** Opening EXTRACTED ENTRIES block **

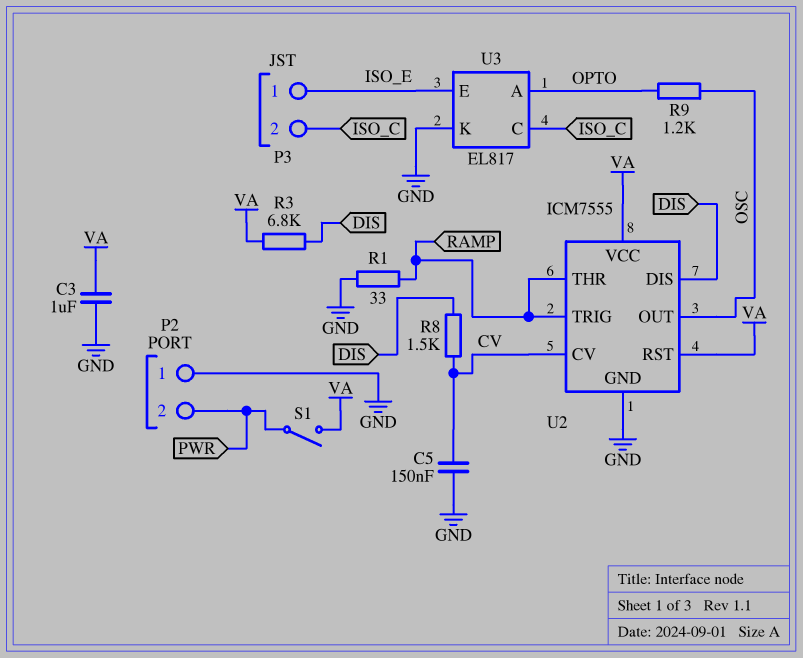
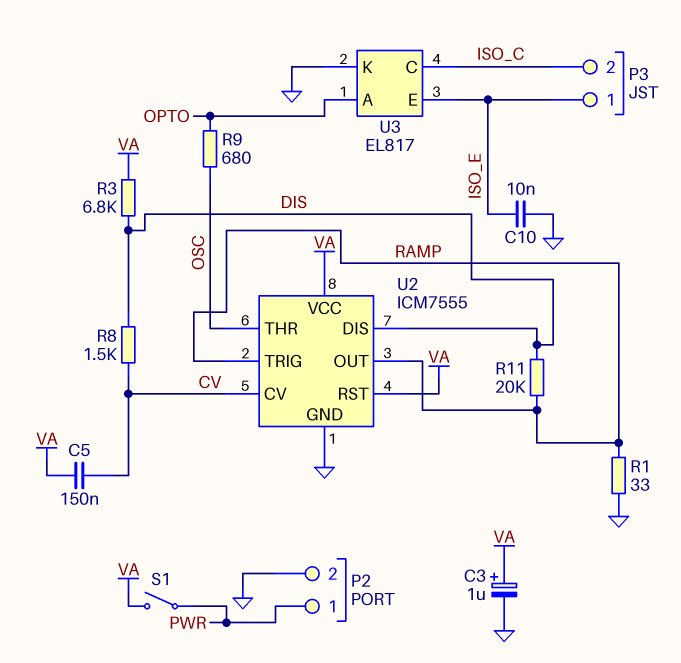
C3: 1uF (GND, VA) -> 1uF (plus VA, minus GND)
C5: 150nF (CV, GND) -> 150nF (CV, VA)
C10: none -> 10nF (GND, ISO_E)
P2 pin 1: GND -> PWR
P2 pin 2: PWR -> GND
R9: 1.2k (OPTO, OSC) -> 680 (OPTO, OSC)
R11: none -> 20k (DIS, RAMP)
U2 pin OUT: OSC -> RAMP
U2 pin THR: RAMP -> OSC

** Closing EXTRACTED ENTRIES block **

__DIRECTIONS FOR THIS TASK__.
The line with "C5: 150nF (CV, GND) -> 150nF (CV, VA)" marks where to start. Transcribe from there through the final line of the records, exactly and with nothing added.

__ANSWER TO THIS EXERCISE__.
C5: 150nF (CV, GND) -> 150nF (CV, VA)
C10: none -> 10nF (GND, ISO_E)
P2 pin 1: GND -> PWR
P2 pin 2: PWR -> GND
R9: 1.2k (OPTO, OSC) -> 680 (OPTO, OSC)
R11: none -> 20k (DIS, RAMP)
U2 pin OUT: OSC -> RAMP
U2 pin THR: RAMP -> OSC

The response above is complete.